Stored entries:
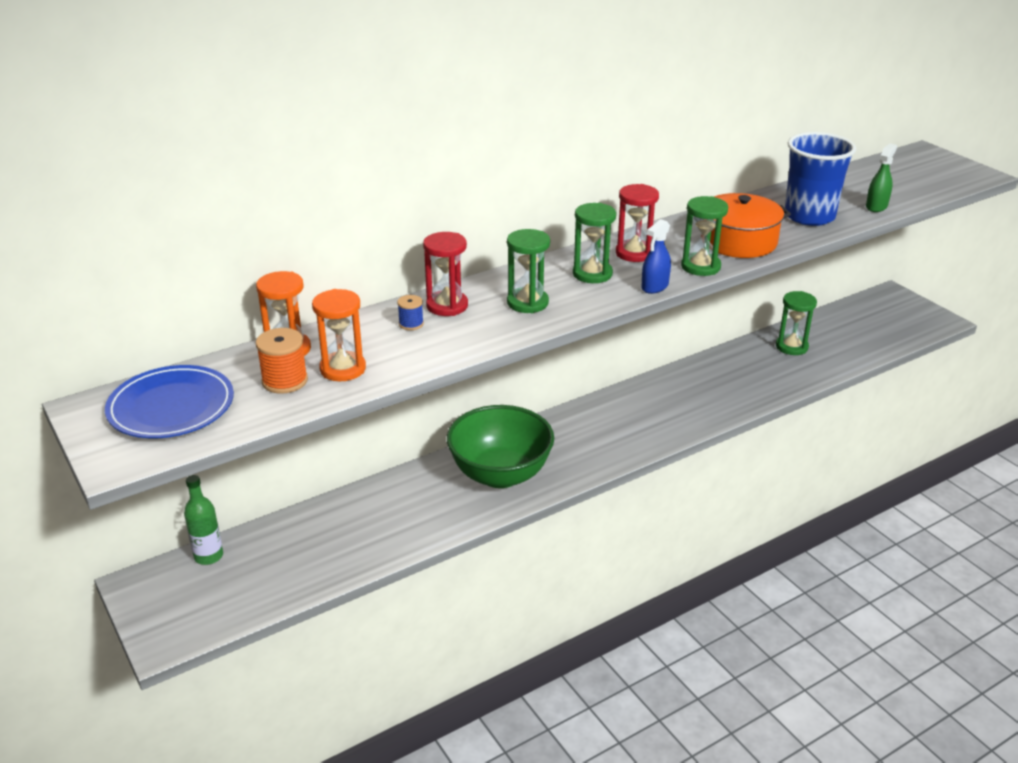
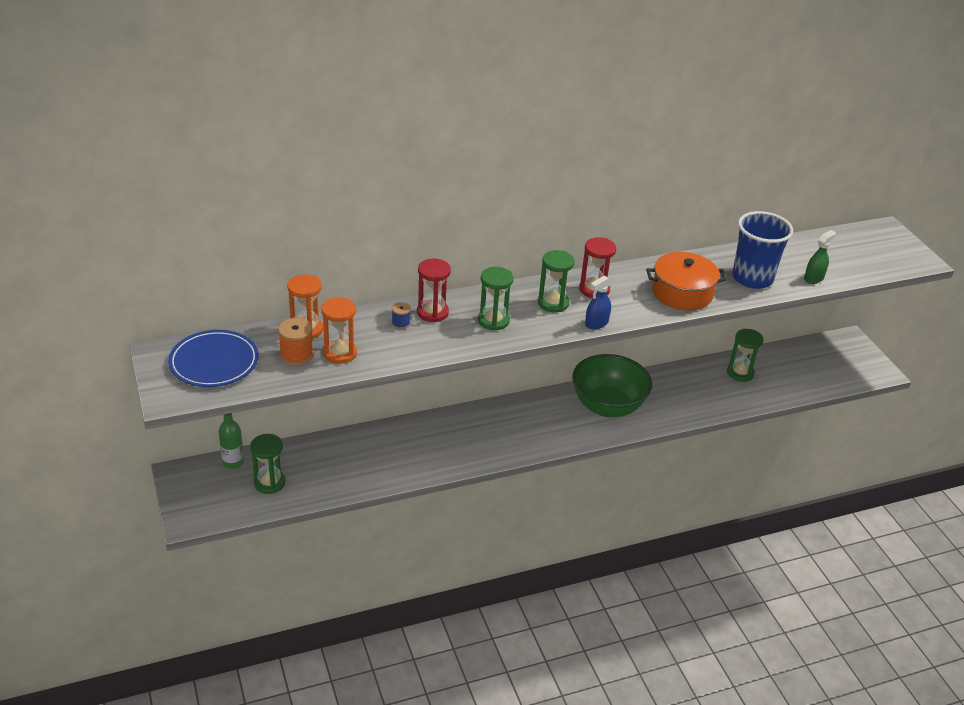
camera: 10 degrees right, 5 degrees up
green bowl [447,405,554,488] -> green bowl moved to [572,354,652,417]
green hourglass [681,196,728,276] -> green hourglass moved to [250,434,285,494]

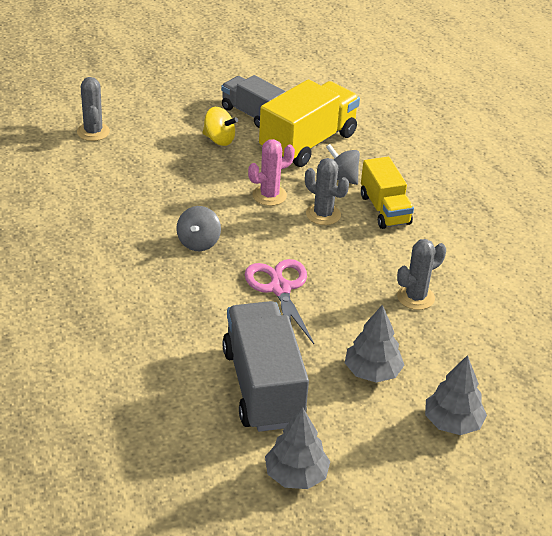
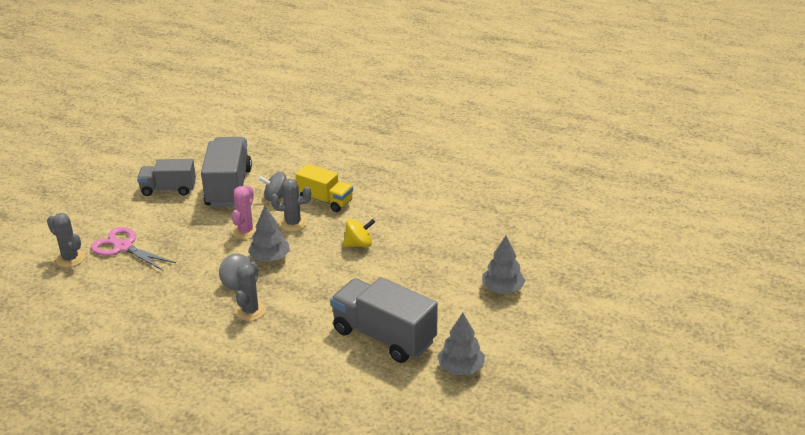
camera: 40 degrees left, 5 degrees down
yellow spinning top [202,107,238,146] -> yellow spinning top moved to [343,219,375,247]
pink scissors [245,259,314,344] -> pink scissors moved to [91,227,176,271]
yellow truck [259,79,360,167] -> grey truck [201,137,252,207]
grey tree [345,305,404,383] -> grey tree moved to [248,206,290,262]
grey cactus [397,239,446,310] -> grey cactus moved to [235,262,266,321]

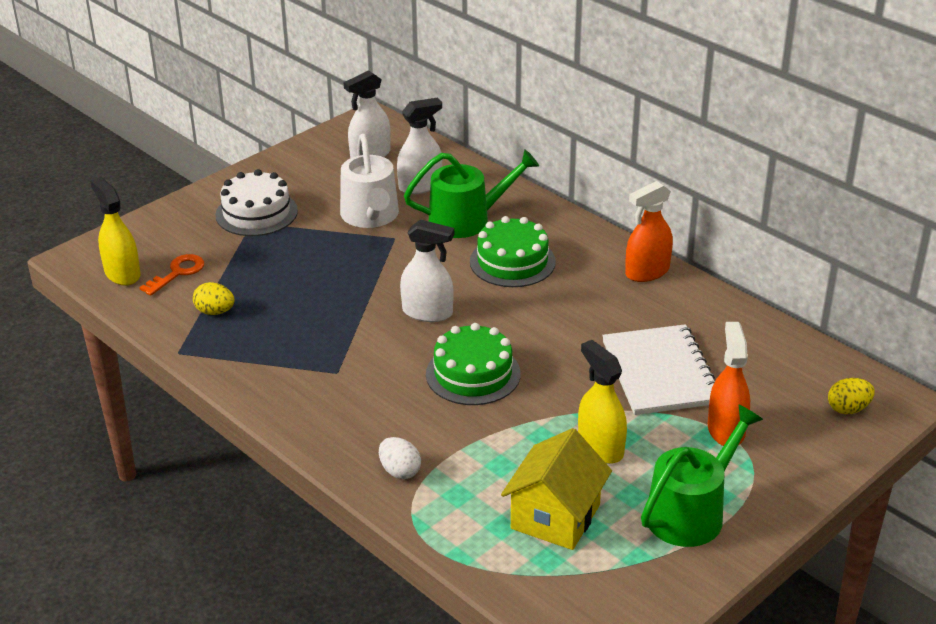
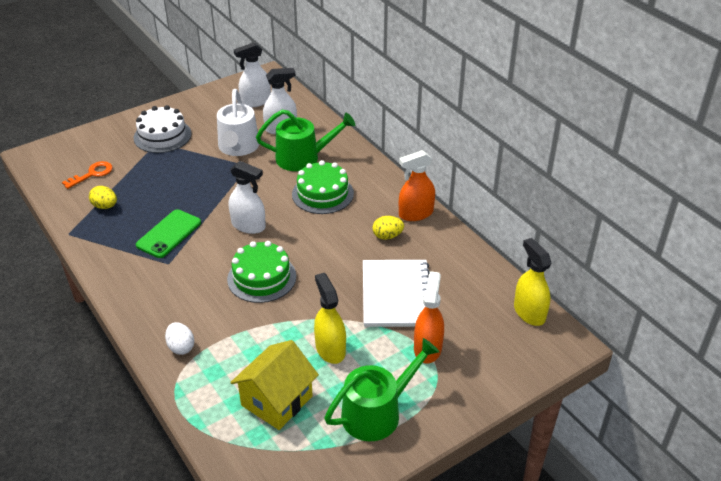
camera: 10 degrees right, 5 degrees up
yellow spray bottle [90,177,141,286] -> yellow spray bottle moved to [514,238,551,326]
yellow egg [828,378,875,414] -> yellow egg moved to [373,216,404,240]
none -> green phone [136,209,201,258]

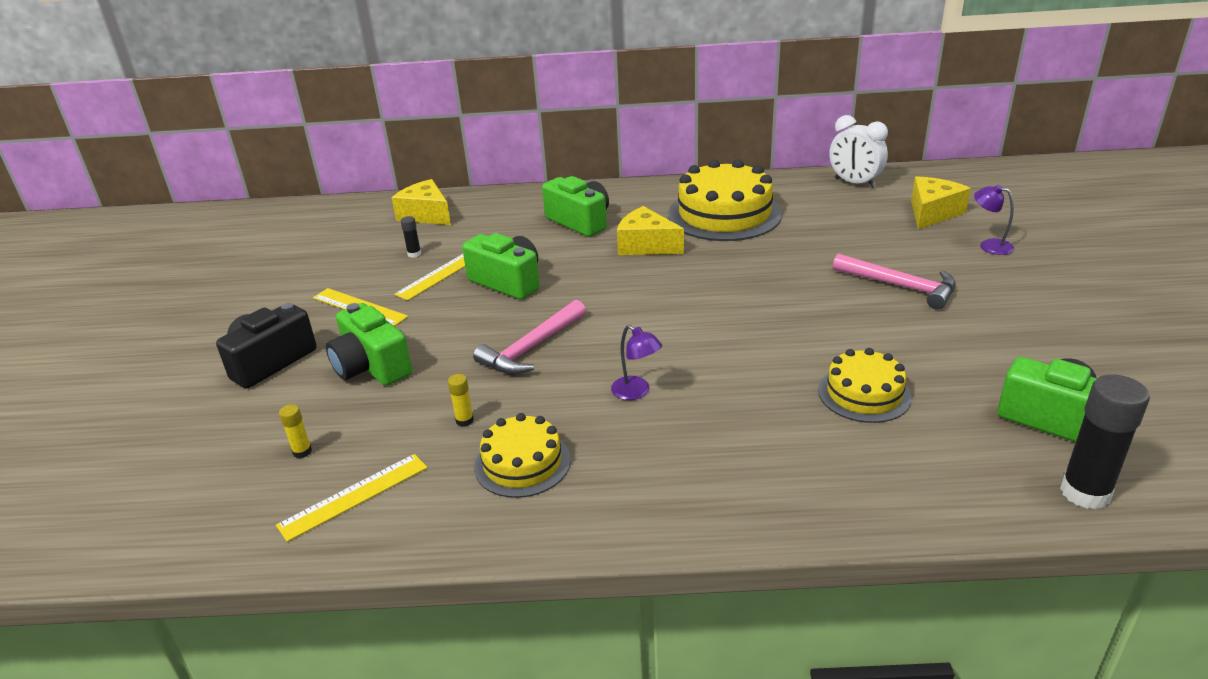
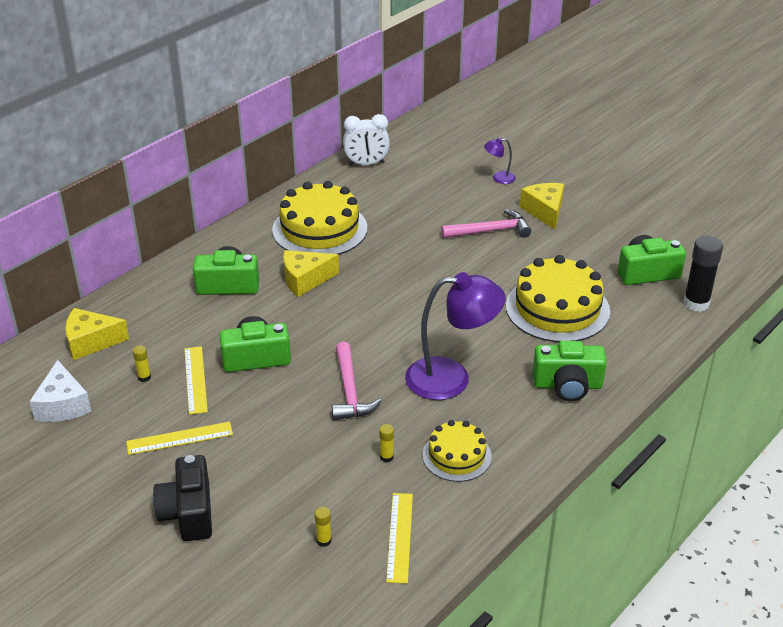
camera: 50 degrees left, 5 degrees up
green camera [326,303,412,386] -> green camera moved to [533,341,607,401]
black glue stick [401,216,421,258] -> yellow glue stick [133,345,151,382]
purple lamp [611,325,662,400] -> purple lamp [405,272,506,400], size x2.24
yellow cake [818,348,912,423] -> yellow cake [506,255,610,342], size x1.74
yellow cheese [911,176,971,229] -> yellow cheese moved to [520,183,564,229]
none -> white cheese [30,360,92,422]

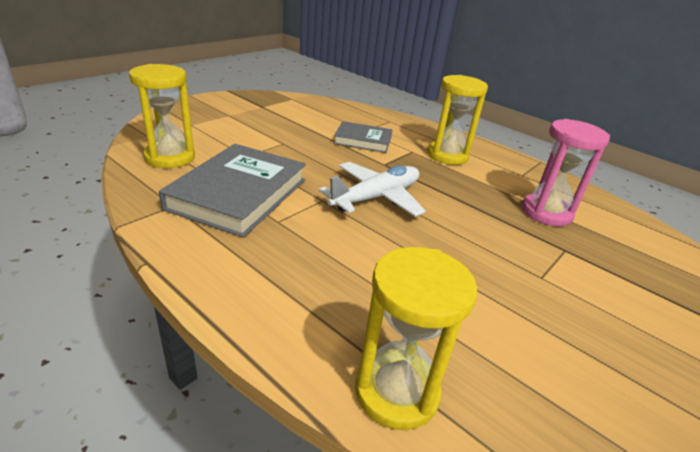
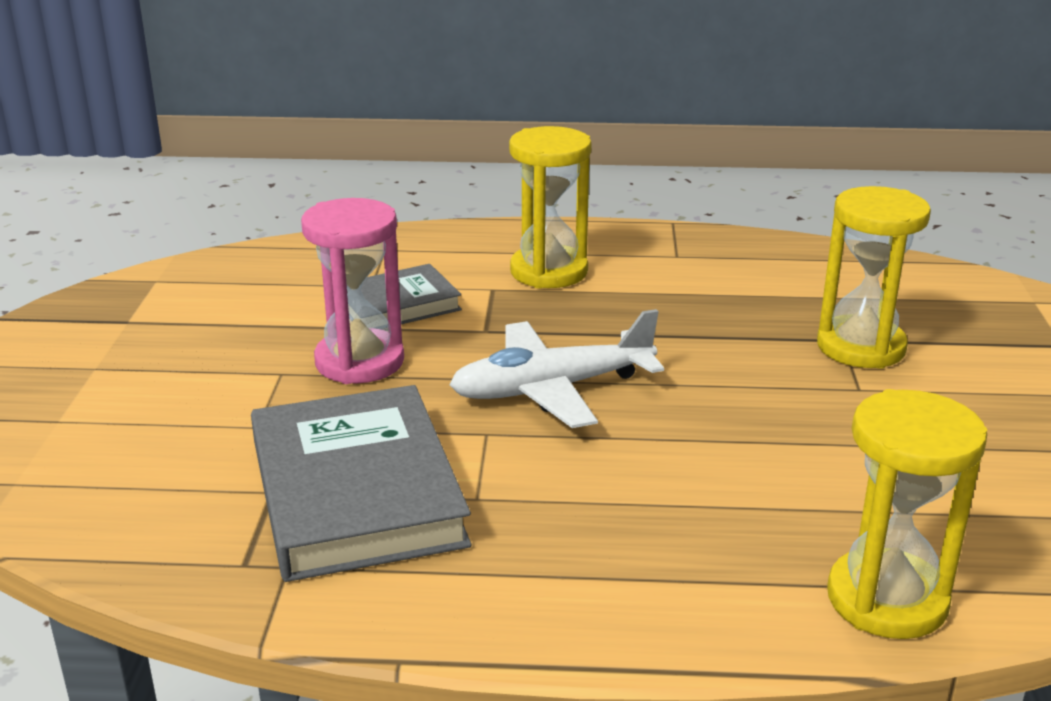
camera: 35 degrees left, 5 degrees down
yellow hourglass [129,64,195,168] -> yellow hourglass moved to [817,186,931,369]
white plane [319,162,426,217] -> white plane turned 120 degrees counterclockwise [450,309,664,428]
pink hourglass [522,119,610,226] -> pink hourglass moved to [301,198,404,384]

__How to complete this task__.
Once the line containing "green hourglass [681,196,728,276]" is located, write out exactly that line and each one after it to the end of the records above, excluding pictures and nothing else.

__Written solution__.
green hourglass [681,196,728,276] -> green hourglass moved to [250,434,285,494]

camera: 40 degrees left, 5 degrees down
yellow spinning top [202,107,238,146] -> yellow spinning top moved to [343,219,375,247]
pink scissors [245,259,314,344] -> pink scissors moved to [91,227,176,271]
yellow truck [259,79,360,167] -> grey truck [201,137,252,207]
grey tree [345,305,404,383] -> grey tree moved to [248,206,290,262]
grey cactus [397,239,446,310] -> grey cactus moved to [235,262,266,321]

camera: 10 degrees right, 5 degrees up
yellow spray bottle [90,177,141,286] -> yellow spray bottle moved to [514,238,551,326]
yellow egg [828,378,875,414] -> yellow egg moved to [373,216,404,240]
none -> green phone [136,209,201,258]

camera: 50 degrees left, 5 degrees up
green camera [326,303,412,386] -> green camera moved to [533,341,607,401]
black glue stick [401,216,421,258] -> yellow glue stick [133,345,151,382]
purple lamp [611,325,662,400] -> purple lamp [405,272,506,400], size x2.24
yellow cake [818,348,912,423] -> yellow cake [506,255,610,342], size x1.74
yellow cheese [911,176,971,229] -> yellow cheese moved to [520,183,564,229]
none -> white cheese [30,360,92,422]

camera: 35 degrees left, 5 degrees down
yellow hourglass [129,64,195,168] -> yellow hourglass moved to [817,186,931,369]
white plane [319,162,426,217] -> white plane turned 120 degrees counterclockwise [450,309,664,428]
pink hourglass [522,119,610,226] -> pink hourglass moved to [301,198,404,384]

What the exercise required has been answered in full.